Stepwise shape edit descriptions
[Start of section]

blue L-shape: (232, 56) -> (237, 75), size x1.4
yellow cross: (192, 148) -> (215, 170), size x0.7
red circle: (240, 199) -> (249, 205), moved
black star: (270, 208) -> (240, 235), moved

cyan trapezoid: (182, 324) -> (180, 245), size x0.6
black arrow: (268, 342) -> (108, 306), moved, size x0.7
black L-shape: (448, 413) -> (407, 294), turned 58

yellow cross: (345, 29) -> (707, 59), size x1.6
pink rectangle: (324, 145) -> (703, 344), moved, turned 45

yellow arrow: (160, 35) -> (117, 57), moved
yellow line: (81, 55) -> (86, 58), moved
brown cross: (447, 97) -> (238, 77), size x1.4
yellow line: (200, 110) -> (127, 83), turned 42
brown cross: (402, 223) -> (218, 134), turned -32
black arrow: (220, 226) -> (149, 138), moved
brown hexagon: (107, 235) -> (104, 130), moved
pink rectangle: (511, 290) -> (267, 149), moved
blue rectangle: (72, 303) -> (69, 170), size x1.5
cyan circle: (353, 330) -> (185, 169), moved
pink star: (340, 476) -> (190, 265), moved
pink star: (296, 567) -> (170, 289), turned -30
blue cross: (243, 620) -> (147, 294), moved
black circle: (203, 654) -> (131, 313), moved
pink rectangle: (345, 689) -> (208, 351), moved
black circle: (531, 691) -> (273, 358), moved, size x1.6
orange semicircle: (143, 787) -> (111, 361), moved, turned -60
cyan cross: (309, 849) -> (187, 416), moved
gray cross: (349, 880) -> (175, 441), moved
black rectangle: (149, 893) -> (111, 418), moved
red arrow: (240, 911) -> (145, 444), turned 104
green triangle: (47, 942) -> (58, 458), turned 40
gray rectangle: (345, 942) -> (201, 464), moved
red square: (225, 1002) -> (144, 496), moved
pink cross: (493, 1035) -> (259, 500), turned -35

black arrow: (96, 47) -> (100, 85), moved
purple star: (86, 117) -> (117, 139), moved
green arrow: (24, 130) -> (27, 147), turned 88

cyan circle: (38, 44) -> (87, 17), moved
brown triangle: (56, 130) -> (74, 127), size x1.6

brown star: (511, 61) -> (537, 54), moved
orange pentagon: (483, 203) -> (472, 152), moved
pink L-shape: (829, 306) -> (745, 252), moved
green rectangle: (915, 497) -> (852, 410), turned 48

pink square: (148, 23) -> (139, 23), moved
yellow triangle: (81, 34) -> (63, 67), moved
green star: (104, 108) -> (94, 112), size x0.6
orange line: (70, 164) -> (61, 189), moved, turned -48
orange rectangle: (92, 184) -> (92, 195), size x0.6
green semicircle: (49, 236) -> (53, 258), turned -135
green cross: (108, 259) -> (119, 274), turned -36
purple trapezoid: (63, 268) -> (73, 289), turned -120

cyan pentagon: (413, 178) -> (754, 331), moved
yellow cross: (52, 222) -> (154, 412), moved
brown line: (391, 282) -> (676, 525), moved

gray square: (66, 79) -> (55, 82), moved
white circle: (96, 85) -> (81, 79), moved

[End of section]

DESCRIPTION OF THE TASK. Return every line from the entries above that includes the word "blue".

SOLUTION.
blue L-shape: (232, 56) -> (237, 75), size x1.4
blue rectangle: (72, 303) -> (69, 170), size x1.5
blue cross: (243, 620) -> (147, 294), moved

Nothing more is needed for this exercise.